◆ **Activity**: Below are some records. Retype exactly the lines from the one containing "D2: schottky 1N5819" through the one containing "U4: LTV-817 -> TLP281", both included, skipping every picture.
══ Records provided ══
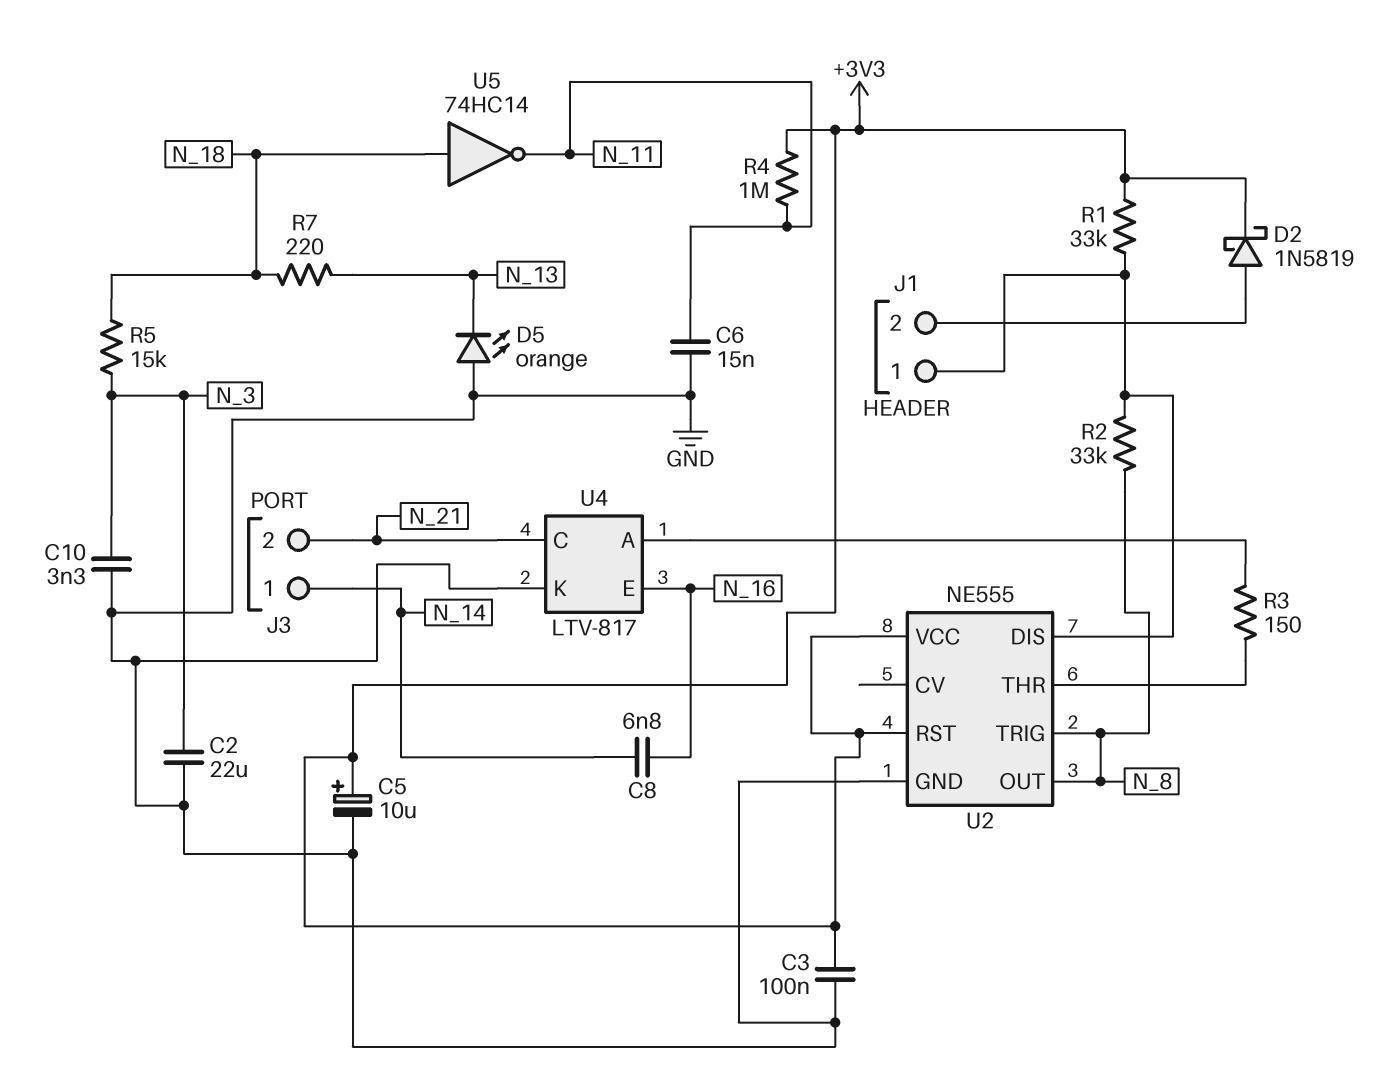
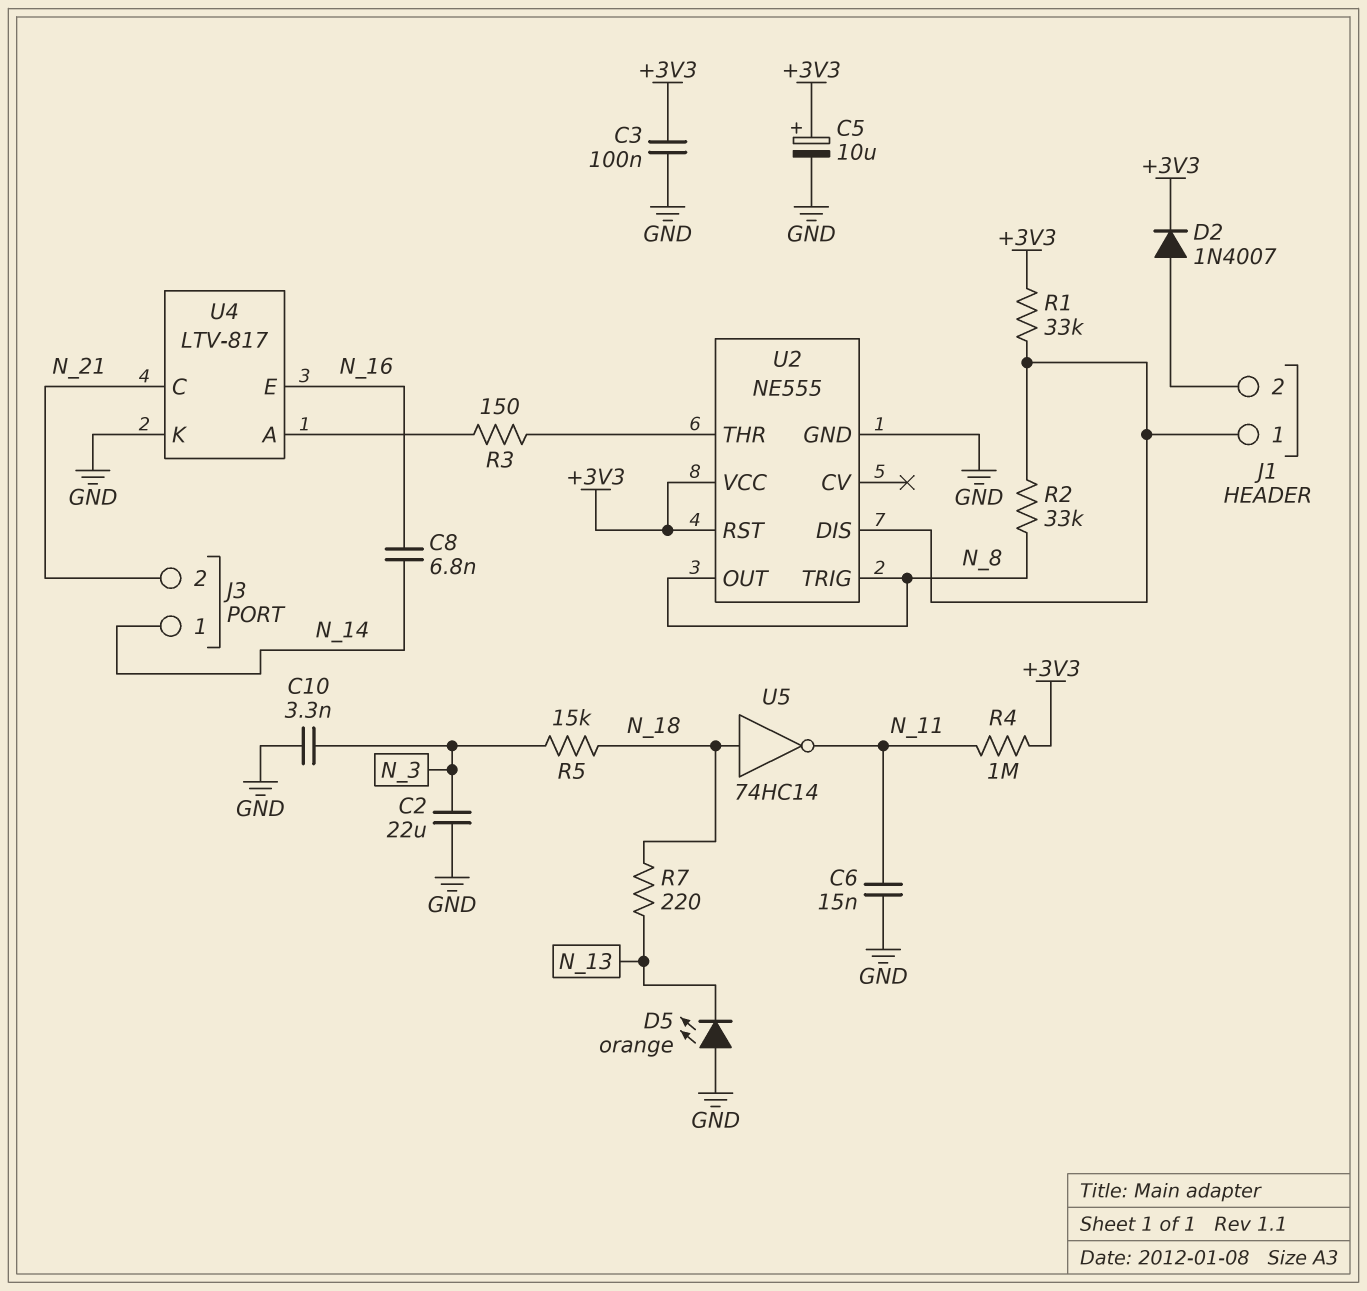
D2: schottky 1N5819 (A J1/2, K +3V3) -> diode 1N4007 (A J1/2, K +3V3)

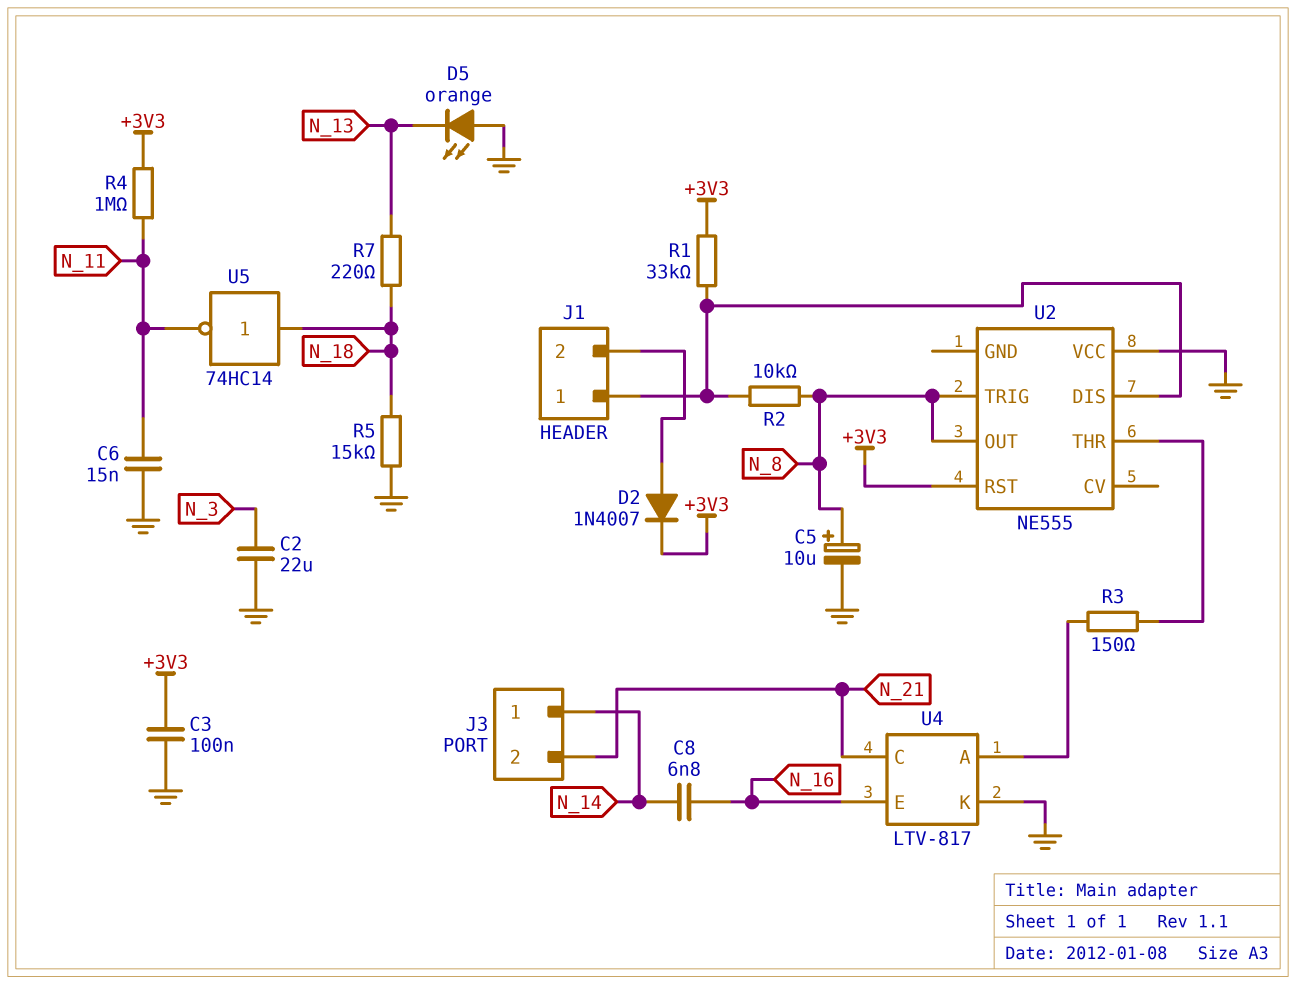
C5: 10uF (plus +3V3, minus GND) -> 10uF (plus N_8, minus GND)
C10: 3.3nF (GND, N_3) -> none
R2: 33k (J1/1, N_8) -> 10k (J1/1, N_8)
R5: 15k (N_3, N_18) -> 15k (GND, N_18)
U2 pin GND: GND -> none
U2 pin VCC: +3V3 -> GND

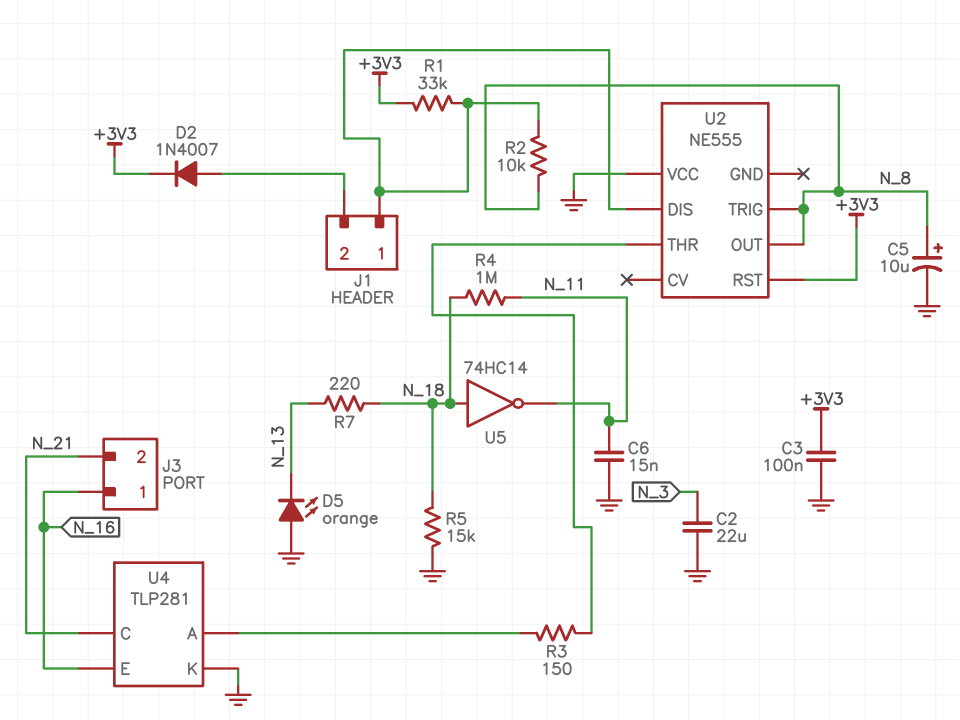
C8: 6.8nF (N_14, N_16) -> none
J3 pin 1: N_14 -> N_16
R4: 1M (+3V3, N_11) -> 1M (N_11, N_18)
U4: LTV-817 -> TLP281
═══
══ Records provided ══
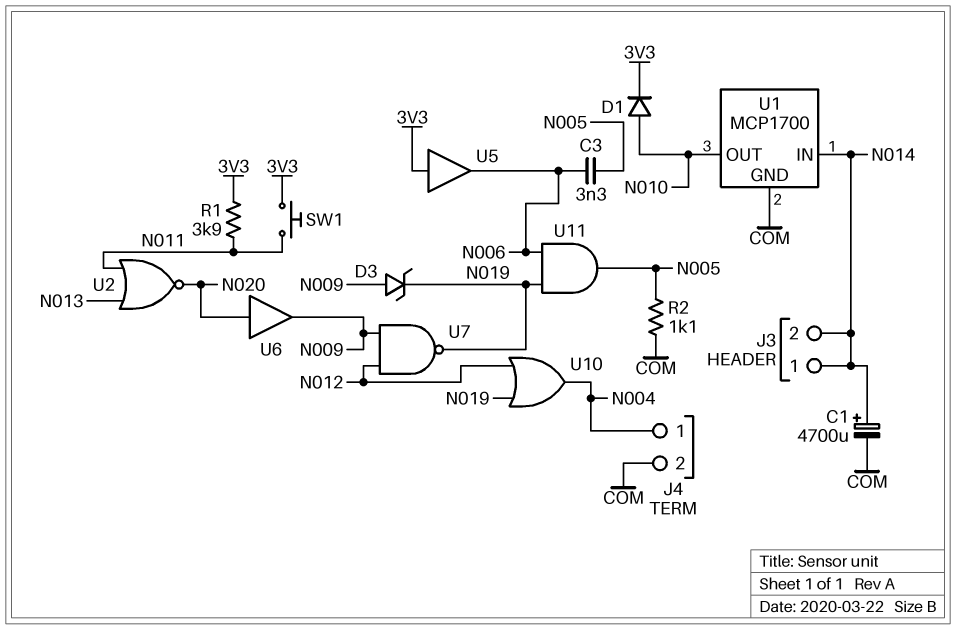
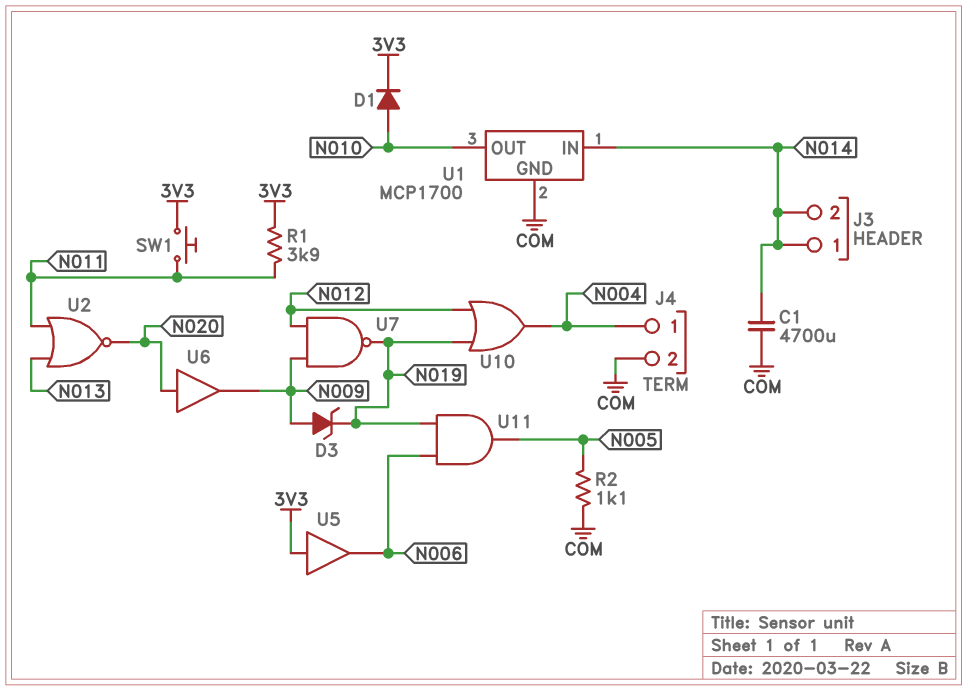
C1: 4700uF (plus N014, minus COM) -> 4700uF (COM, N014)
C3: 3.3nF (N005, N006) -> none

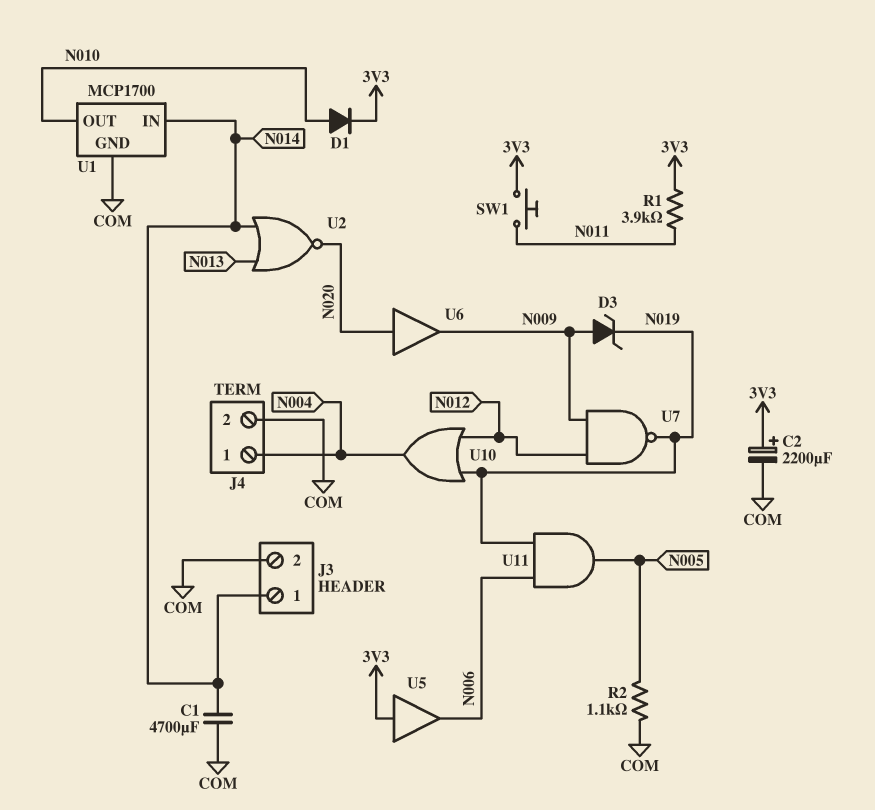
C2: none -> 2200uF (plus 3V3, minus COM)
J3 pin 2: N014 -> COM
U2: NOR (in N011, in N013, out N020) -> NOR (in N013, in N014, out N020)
═══
◆ **Final answer**:
D2: schottky 1N5819 (A J1/2, K +3V3) -> diode 1N4007 (A J1/2, K +3V3)

C5: 10uF (plus +3V3, minus GND) -> 10uF (plus N_8, minus GND)
C10: 3.3nF (GND, N_3) -> none
R2: 33k (J1/1, N_8) -> 10k (J1/1, N_8)
R5: 15k (N_3, N_18) -> 15k (GND, N_18)
U2 pin GND: GND -> none
U2 pin VCC: +3V3 -> GND

C8: 6.8nF (N_14, N_16) -> none
J3 pin 1: N_14 -> N_16
R4: 1M (+3V3, N_11) -> 1M (N_11, N_18)
U4: LTV-817 -> TLP281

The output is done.